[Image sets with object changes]
◆ ◆ ◆ ◆ ◆ ◆ ◆
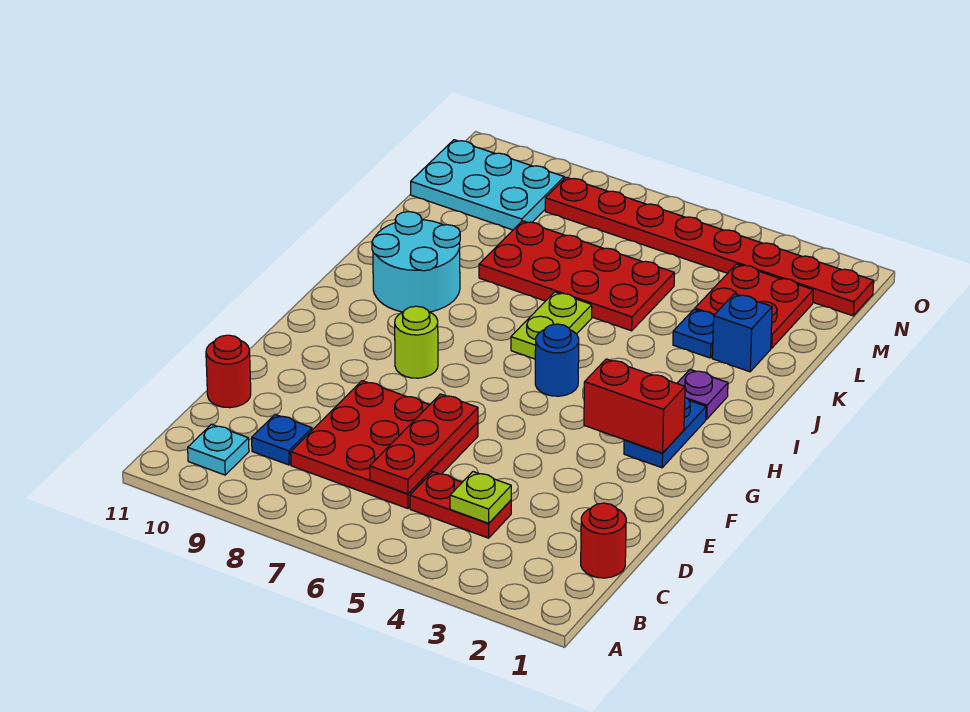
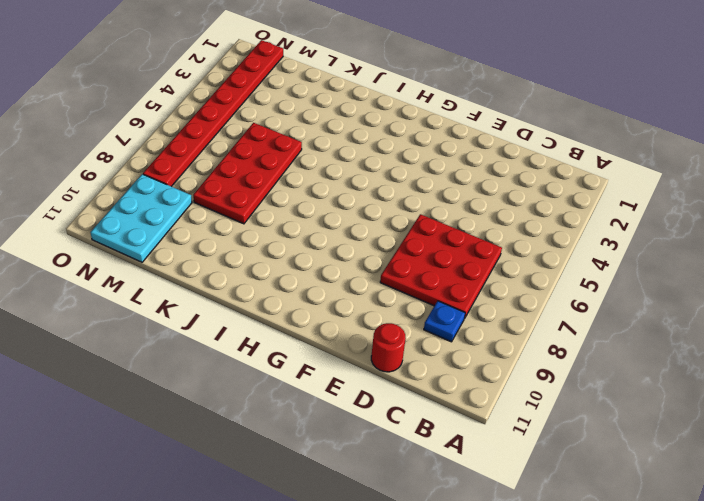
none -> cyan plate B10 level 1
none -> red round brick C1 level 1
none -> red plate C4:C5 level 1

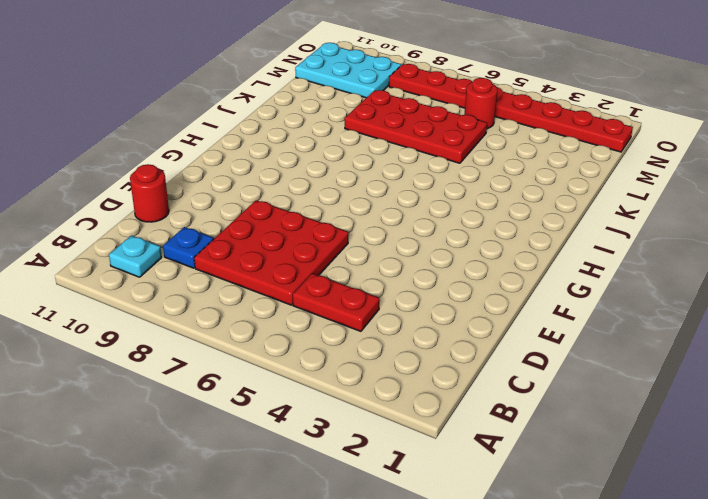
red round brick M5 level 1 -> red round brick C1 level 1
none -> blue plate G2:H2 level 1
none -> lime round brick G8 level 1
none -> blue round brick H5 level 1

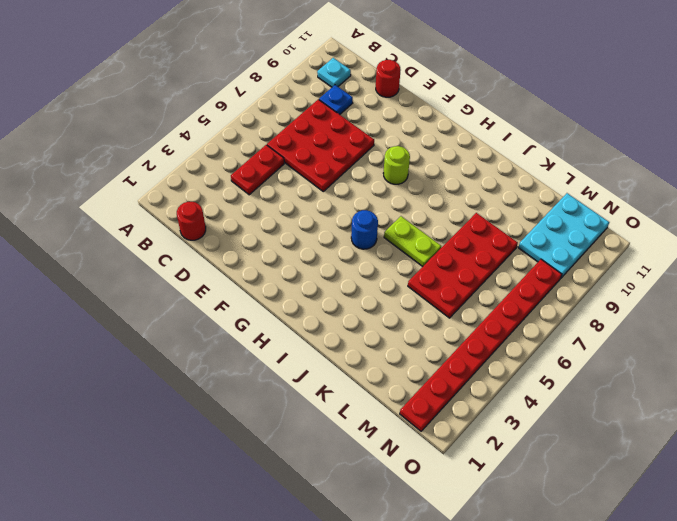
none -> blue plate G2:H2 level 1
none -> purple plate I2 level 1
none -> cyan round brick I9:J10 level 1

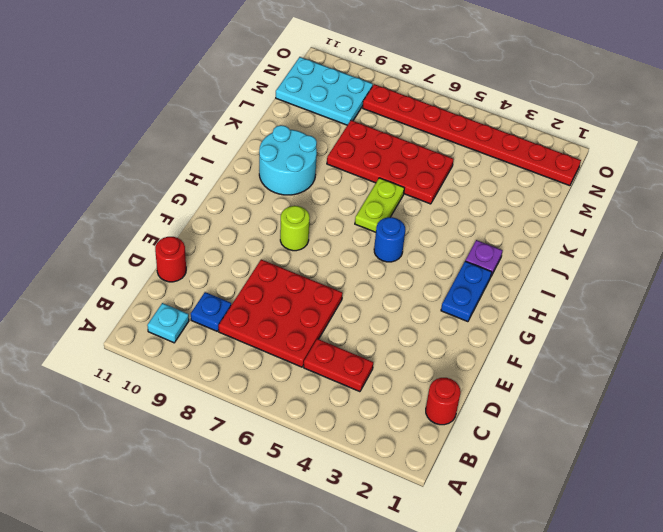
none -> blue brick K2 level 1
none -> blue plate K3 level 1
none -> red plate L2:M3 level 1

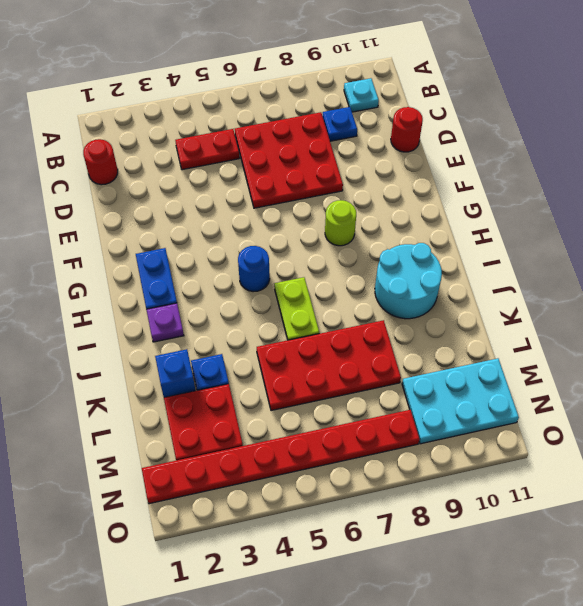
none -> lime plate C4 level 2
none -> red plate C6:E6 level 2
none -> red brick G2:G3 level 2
◆ ◆ ◆ ◆ ◆ ◆ ◆
## Brief
Using the records above, copy exactly and only the lines from the line with "none -> red plate L2:M3 level 1" through the end, both included; leave every picture out.

## Answer to this exercise
none -> red plate L2:M3 level 1

none -> lime plate C4 level 2
none -> red plate C6:E6 level 2
none -> red brick G2:G3 level 2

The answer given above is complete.